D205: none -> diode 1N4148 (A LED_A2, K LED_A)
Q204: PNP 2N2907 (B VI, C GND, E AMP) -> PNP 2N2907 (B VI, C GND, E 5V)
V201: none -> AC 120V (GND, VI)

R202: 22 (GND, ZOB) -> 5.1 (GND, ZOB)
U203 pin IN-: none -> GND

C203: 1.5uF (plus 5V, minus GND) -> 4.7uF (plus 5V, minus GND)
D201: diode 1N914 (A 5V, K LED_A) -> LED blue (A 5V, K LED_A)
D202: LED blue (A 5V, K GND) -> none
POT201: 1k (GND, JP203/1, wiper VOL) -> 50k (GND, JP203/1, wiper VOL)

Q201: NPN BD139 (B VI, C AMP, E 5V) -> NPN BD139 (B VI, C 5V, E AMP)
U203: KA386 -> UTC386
▬▬▬▬▬▬
§ To do:
With the line that contains "Q204: PNP 2N2907" as your start, reproduce the data above exactly through its last line, and nothing before that start.

§ Response:
Q204: PNP 2N2907 (B VI, C GND, E AMP) -> PNP 2N2907 (B VI, C GND, E 5V)
V201: none -> AC 120V (GND, VI)

R202: 22 (GND, ZOB) -> 5.1 (GND, ZOB)
U203 pin IN-: none -> GND

C203: 1.5uF (plus 5V, minus GND) -> 4.7uF (plus 5V, minus GND)
D201: diode 1N914 (A 5V, K LED_A) -> LED blue (A 5V, K LED_A)
D202: LED blue (A 5V, K GND) -> none
POT201: 1k (GND, JP203/1, wiper VOL) -> 50k (GND, JP203/1, wiper VOL)

Q201: NPN BD139 (B VI, C AMP, E 5V) -> NPN BD139 (B VI, C 5V, E AMP)
U203: KA386 -> UTC386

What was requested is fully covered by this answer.